§ Stored dataset items:
=== Begin Enclosure ===
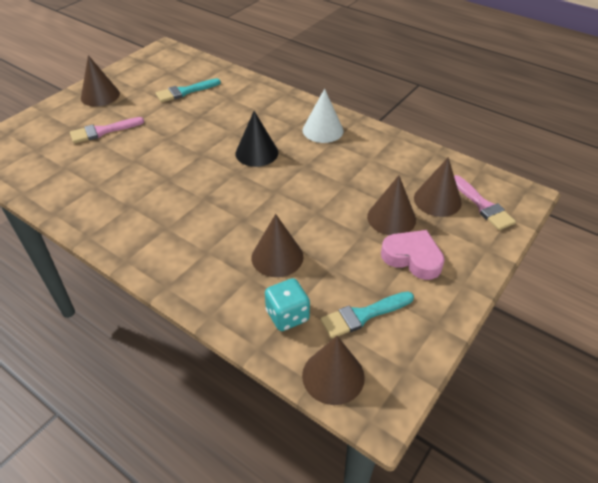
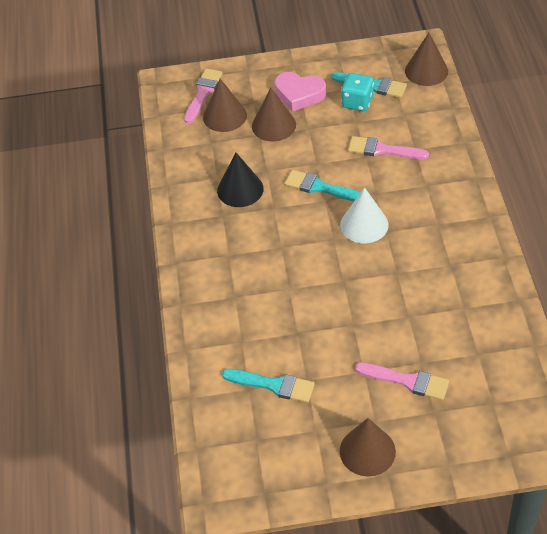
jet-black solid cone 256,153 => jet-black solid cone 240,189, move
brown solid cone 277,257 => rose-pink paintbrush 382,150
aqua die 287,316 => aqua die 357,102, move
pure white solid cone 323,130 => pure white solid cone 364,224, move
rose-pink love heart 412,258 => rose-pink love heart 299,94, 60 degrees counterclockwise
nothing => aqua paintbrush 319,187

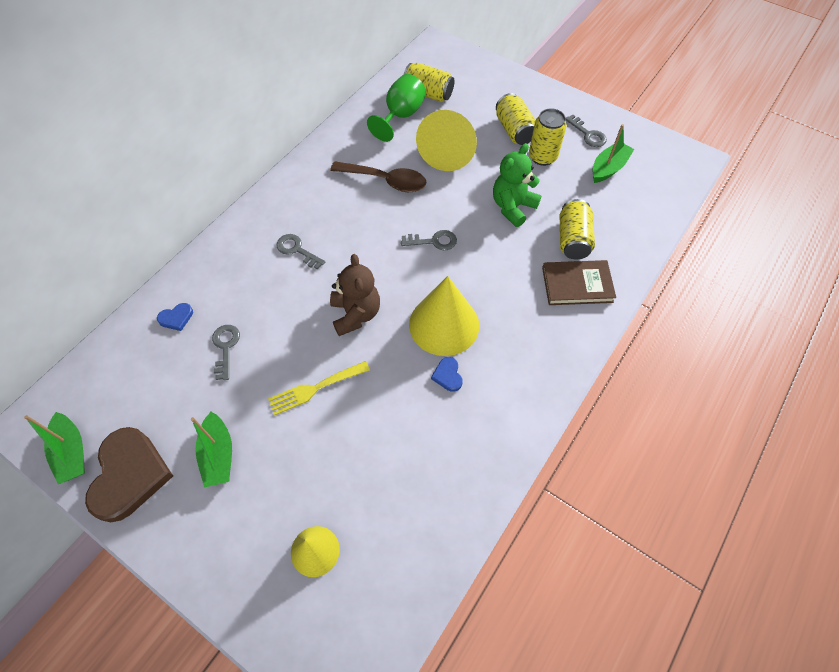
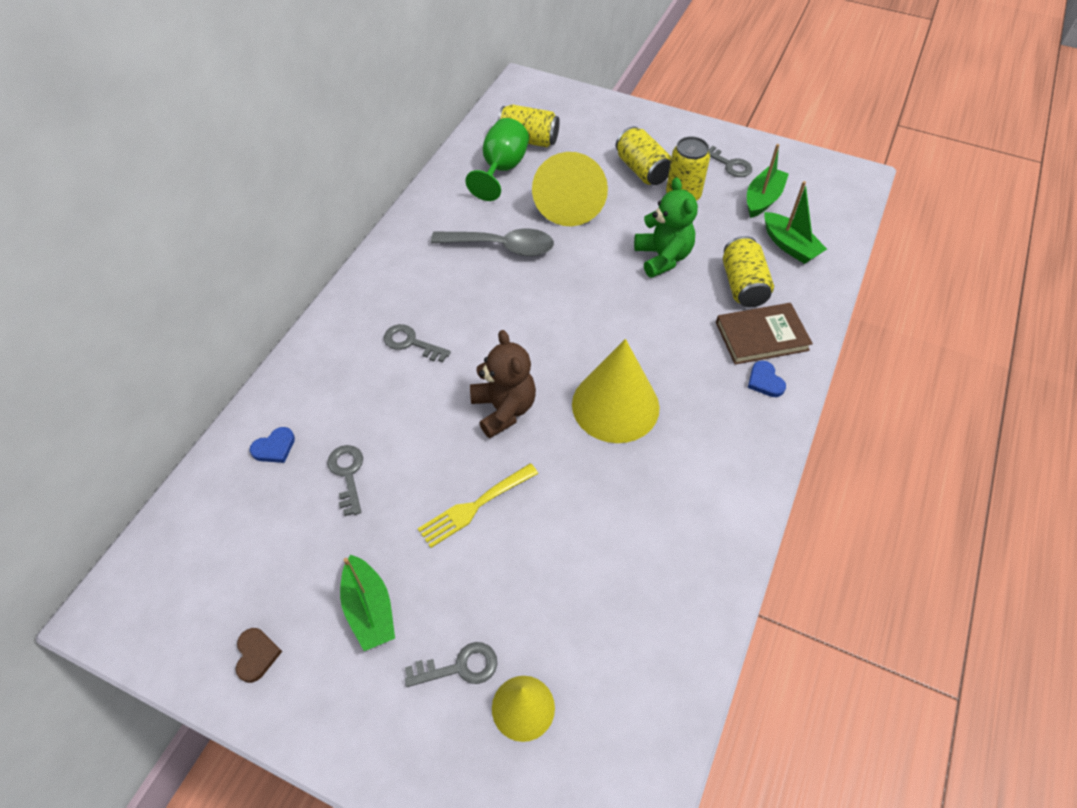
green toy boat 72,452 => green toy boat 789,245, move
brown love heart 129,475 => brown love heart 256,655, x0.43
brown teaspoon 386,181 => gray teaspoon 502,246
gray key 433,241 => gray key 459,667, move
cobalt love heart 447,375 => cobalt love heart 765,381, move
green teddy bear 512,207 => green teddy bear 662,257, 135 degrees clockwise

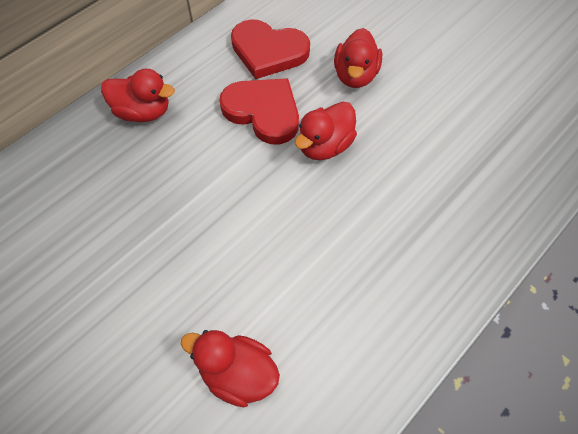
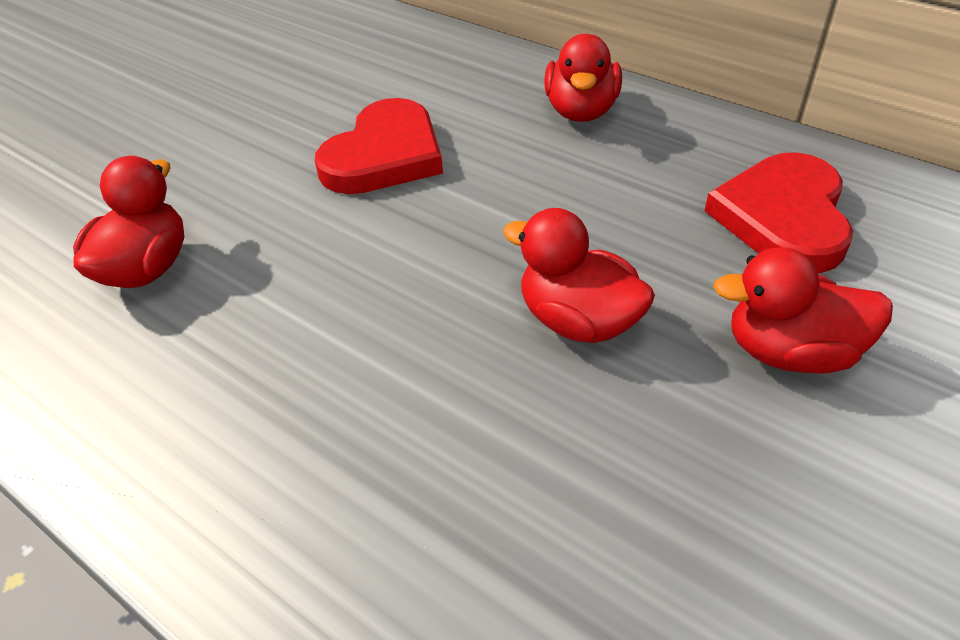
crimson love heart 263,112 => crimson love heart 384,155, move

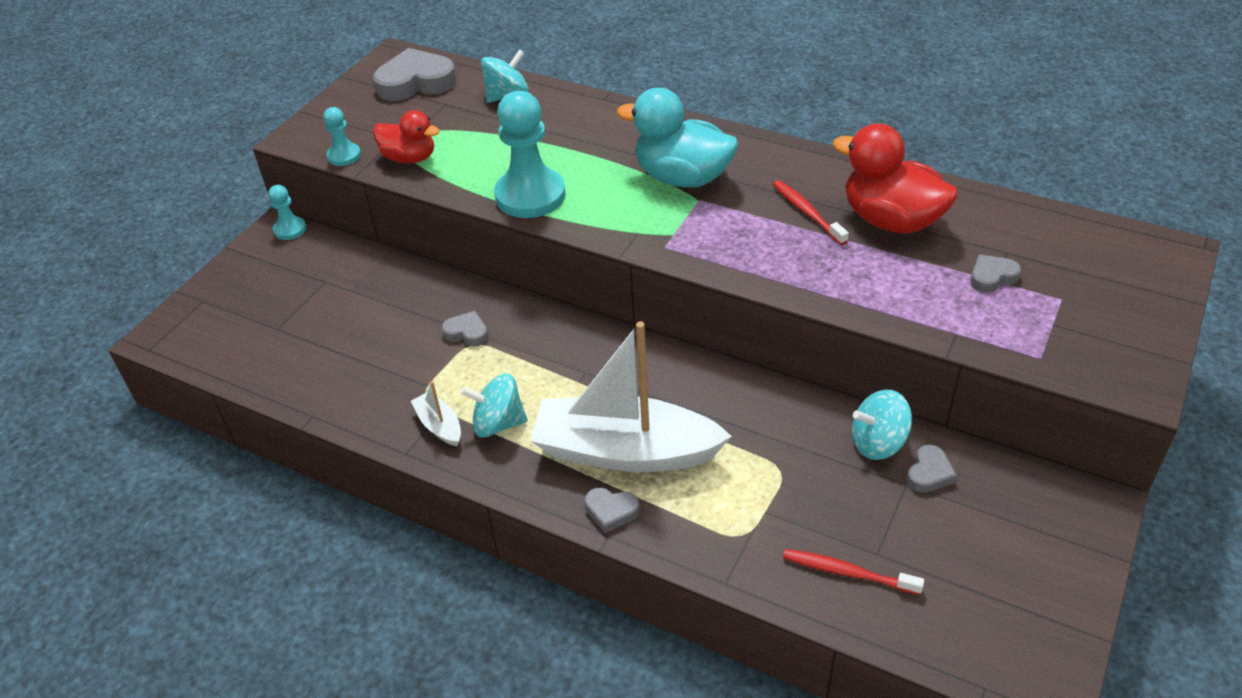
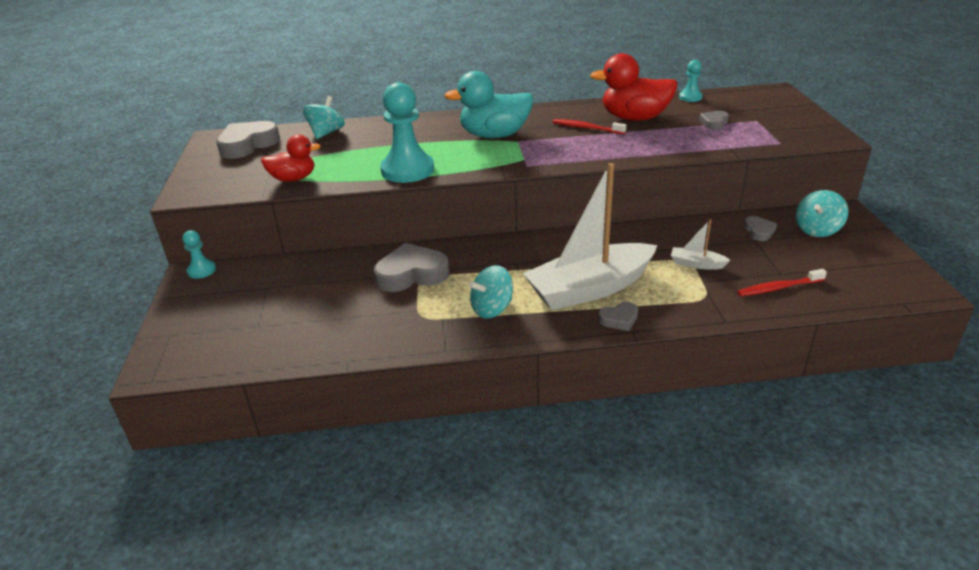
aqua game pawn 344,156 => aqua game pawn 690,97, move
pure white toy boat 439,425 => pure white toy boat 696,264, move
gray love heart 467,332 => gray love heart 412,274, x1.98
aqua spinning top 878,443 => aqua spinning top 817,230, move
=== End Enclosure ===
§ What you should do: The data above must be written out again without alteration, and the pictures in them must be excluded.

§ Result for this exercise:
jet-black solid cone 256,153 => jet-black solid cone 240,189, move
brown solid cone 277,257 => rose-pink paintbrush 382,150
aqua die 287,316 => aqua die 357,102, move
pure white solid cone 323,130 => pure white solid cone 364,224, move
rose-pink love heart 412,258 => rose-pink love heart 299,94, 60 degrees counterclockwise
nothing => aqua paintbrush 319,187

green toy boat 72,452 => green toy boat 789,245, move
brown love heart 129,475 => brown love heart 256,655, x0.43
brown teaspoon 386,181 => gray teaspoon 502,246
gray key 433,241 => gray key 459,667, move
cobalt love heart 447,375 => cobalt love heart 765,381, move
green teddy bear 512,207 => green teddy bear 662,257, 135 degrees clockwise

crimson love heart 263,112 => crimson love heart 384,155, move

aqua game pawn 344,156 => aqua game pawn 690,97, move
pure white toy boat 439,425 => pure white toy boat 696,264, move
gray love heart 467,332 => gray love heart 412,274, x1.98
aqua spinning top 878,443 => aqua spinning top 817,230, move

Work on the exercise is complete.